*** Exercise data ***

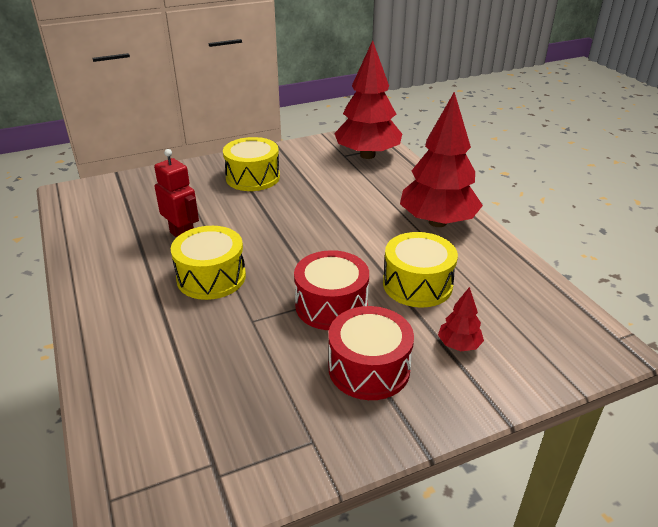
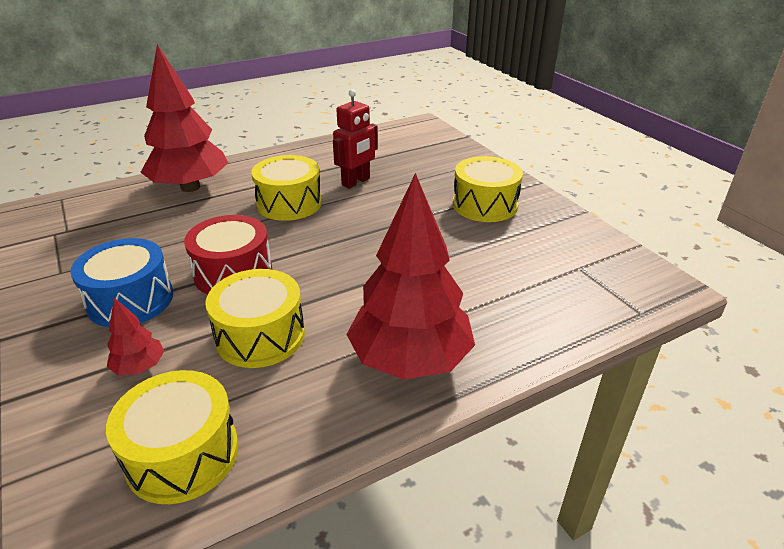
camera: 85 degrees right, 0 degrees up
(367, 155) = (593, 289): red tree -> red tree (190, 187)
(369, 368) = (130, 300): red drum -> blue drum
(535, 310) = (183, 454): none -> yellow drum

*** End of Exercise data ***

Try it => Without the pictures, repeat the listing word for word.

Response below =>
camera: 85 degrees right, 0 degrees up
(367, 155) = (593, 289): red tree -> red tree (190, 187)
(369, 368) = (130, 300): red drum -> blue drum
(535, 310) = (183, 454): none -> yellow drum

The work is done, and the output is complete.